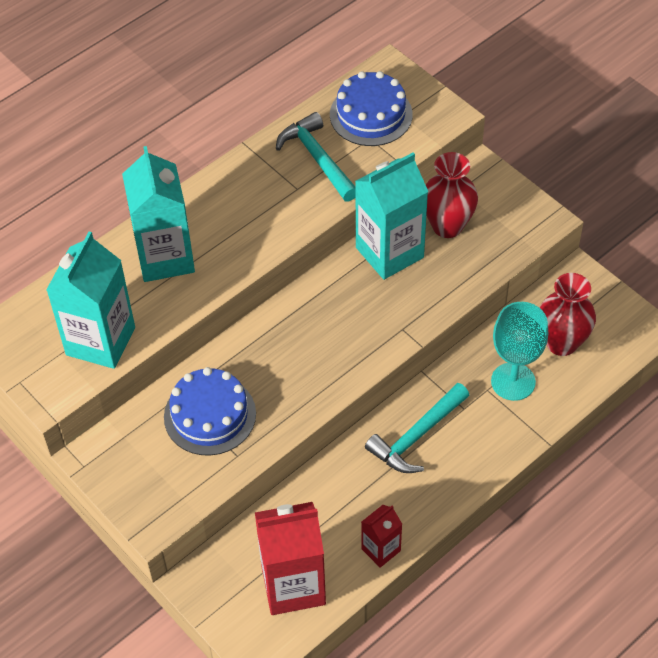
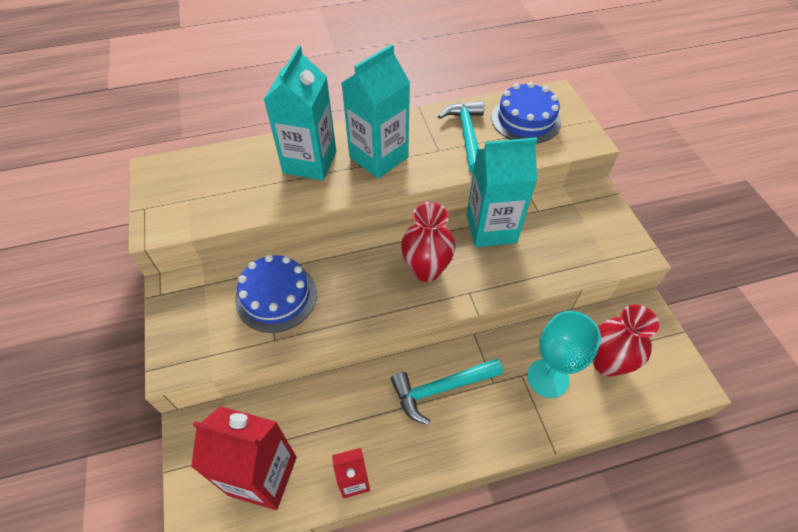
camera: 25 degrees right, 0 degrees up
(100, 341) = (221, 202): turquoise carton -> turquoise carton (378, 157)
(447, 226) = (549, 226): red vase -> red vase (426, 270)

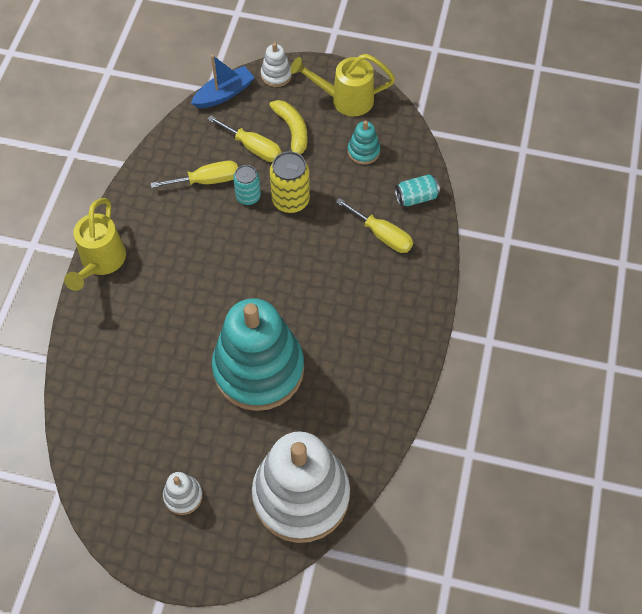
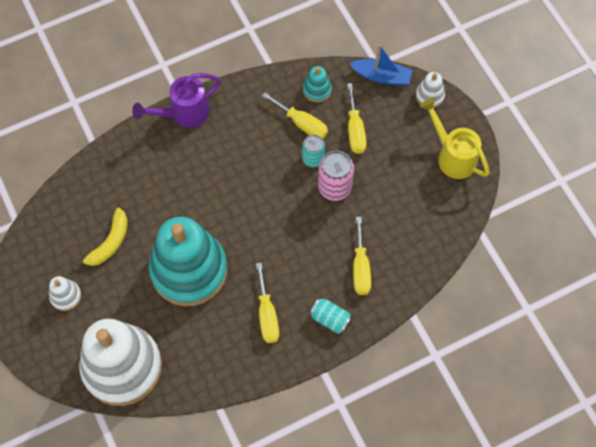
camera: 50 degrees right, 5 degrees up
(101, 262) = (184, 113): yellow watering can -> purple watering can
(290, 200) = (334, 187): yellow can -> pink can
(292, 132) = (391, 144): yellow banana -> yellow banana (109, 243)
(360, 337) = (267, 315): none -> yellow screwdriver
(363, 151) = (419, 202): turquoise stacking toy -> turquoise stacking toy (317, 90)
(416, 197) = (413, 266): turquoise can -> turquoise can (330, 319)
==
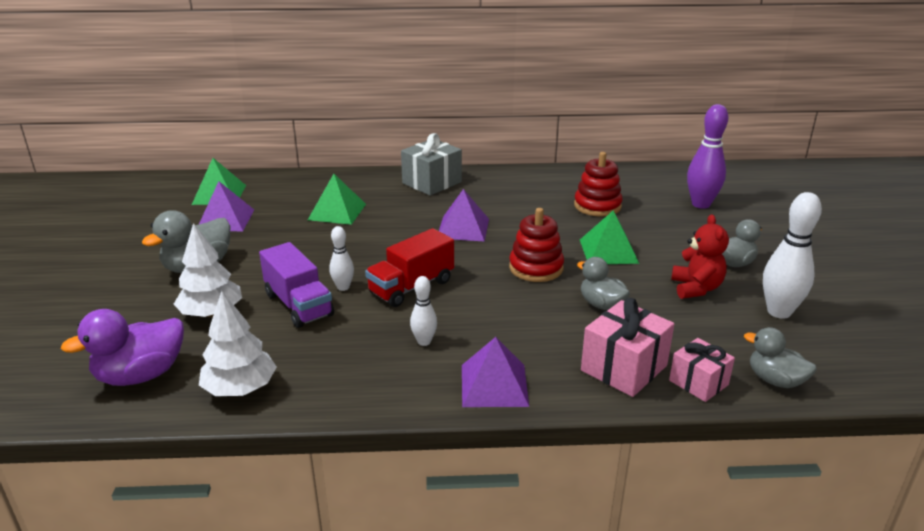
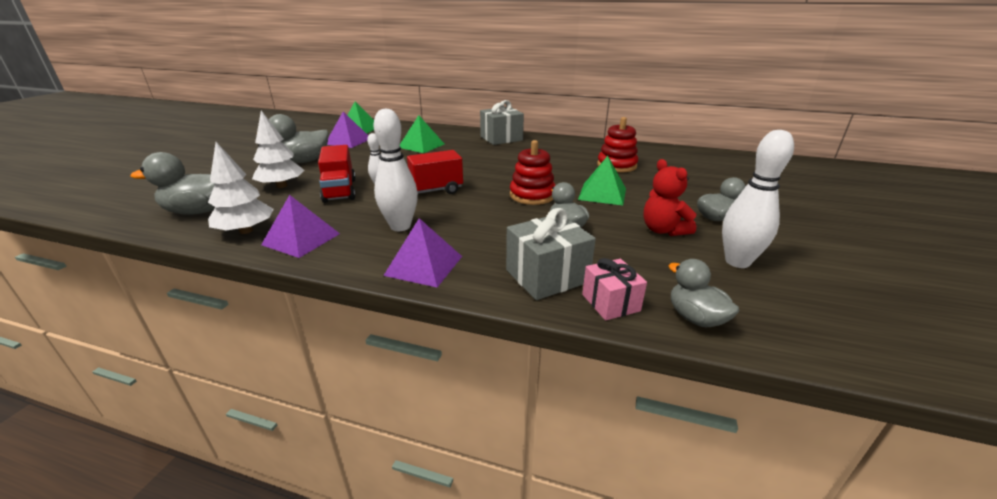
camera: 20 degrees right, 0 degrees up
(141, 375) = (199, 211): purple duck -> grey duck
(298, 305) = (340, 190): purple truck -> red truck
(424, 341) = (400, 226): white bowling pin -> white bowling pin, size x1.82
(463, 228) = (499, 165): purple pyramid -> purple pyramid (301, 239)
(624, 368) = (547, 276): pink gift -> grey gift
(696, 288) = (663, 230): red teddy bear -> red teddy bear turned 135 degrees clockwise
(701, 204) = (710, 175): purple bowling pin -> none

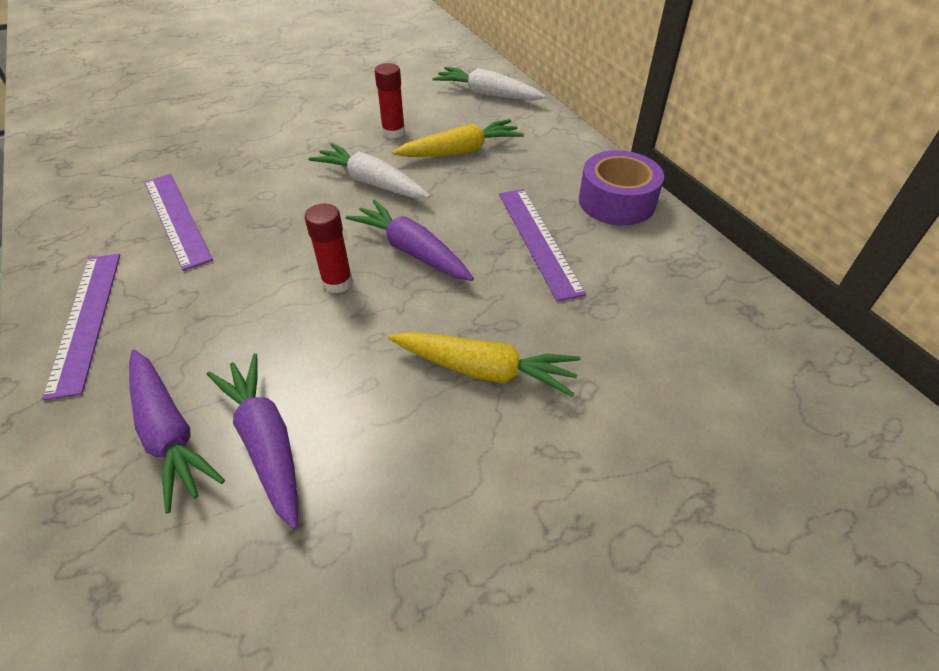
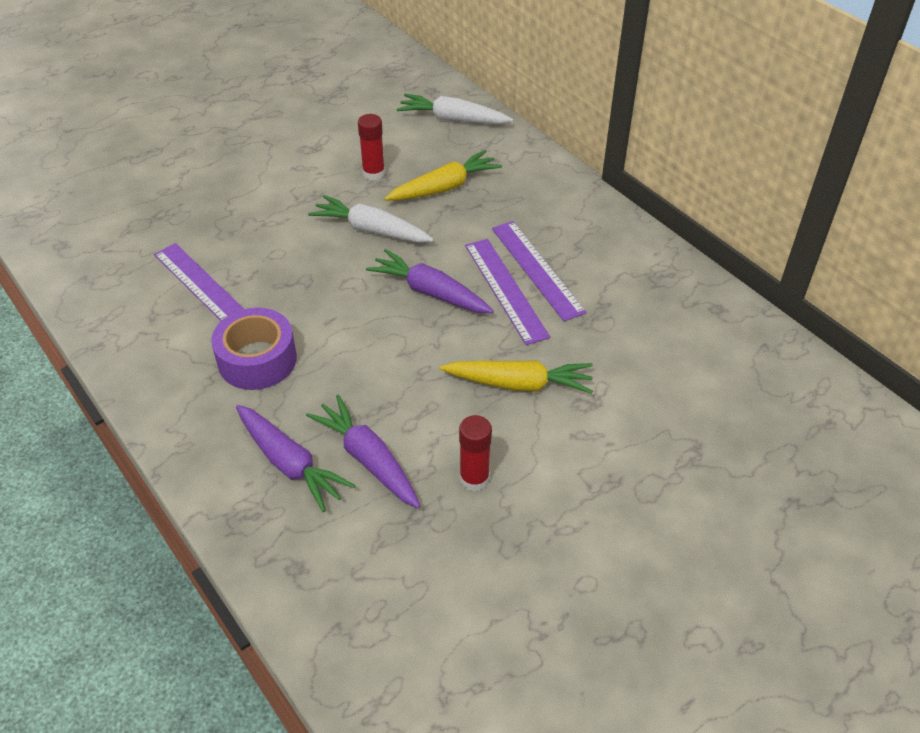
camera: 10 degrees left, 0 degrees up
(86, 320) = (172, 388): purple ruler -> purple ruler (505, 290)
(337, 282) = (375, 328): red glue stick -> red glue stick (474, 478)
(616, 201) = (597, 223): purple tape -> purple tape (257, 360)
==
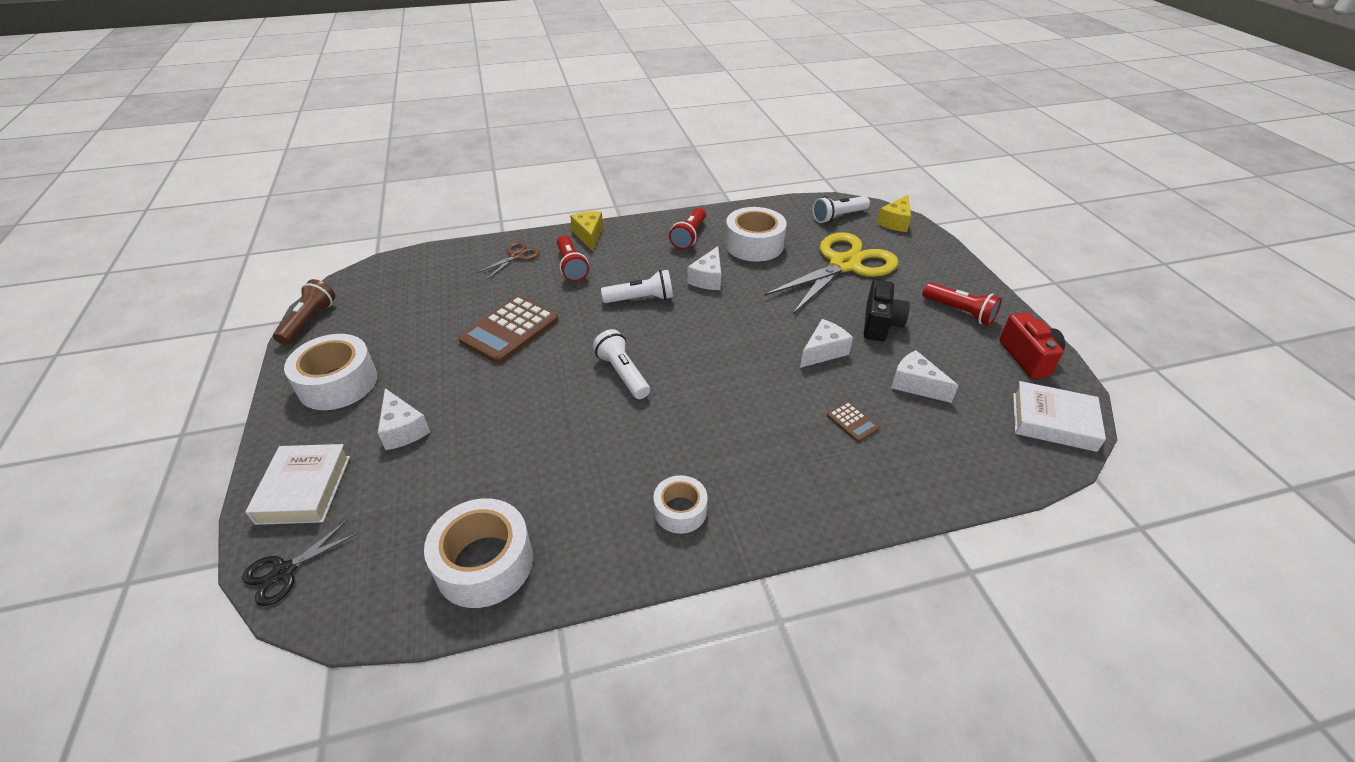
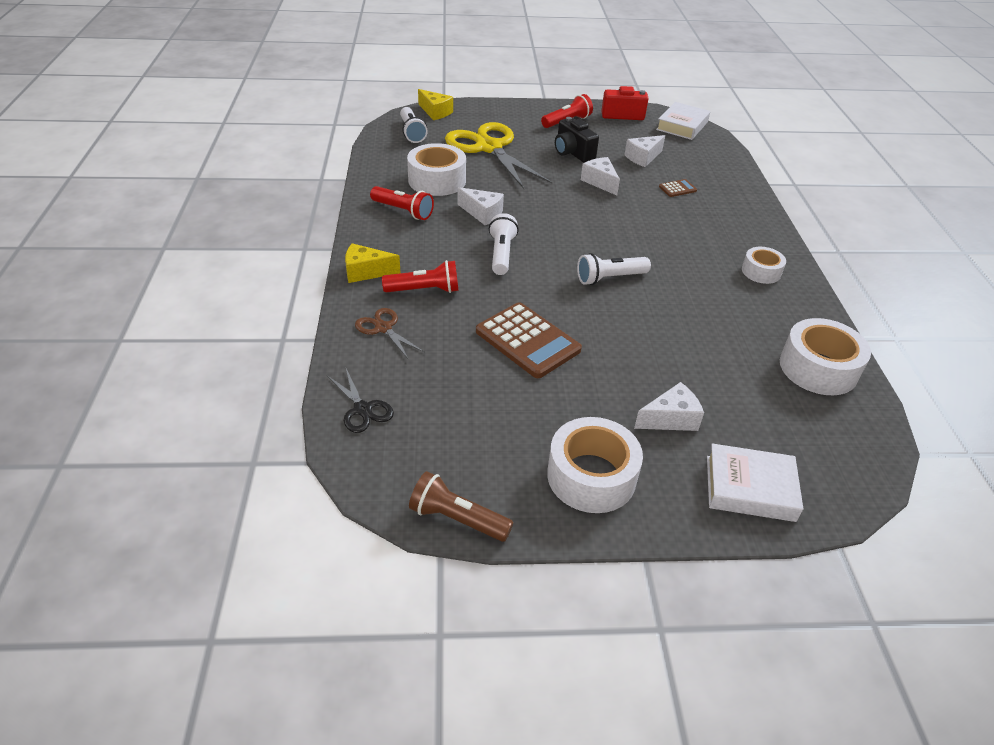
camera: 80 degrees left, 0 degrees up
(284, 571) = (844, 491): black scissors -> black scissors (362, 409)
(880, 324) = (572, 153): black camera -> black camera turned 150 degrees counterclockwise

▶ [INSTRUCTIONS FOR THE TASK]:
Reproduce verbatim the lines above, from the line with "camera: 50 degrees right, 5 degrees up" through the line with "(360, 337) = (267, 315): none".

▶ [RESULT OF THE TASK]:
camera: 50 degrees right, 5 degrees up
(101, 262) = (184, 113): yellow watering can -> purple watering can
(290, 200) = (334, 187): yellow can -> pink can
(292, 132) = (391, 144): yellow banana -> yellow banana (109, 243)
(360, 337) = (267, 315): none -> yellow screwdriver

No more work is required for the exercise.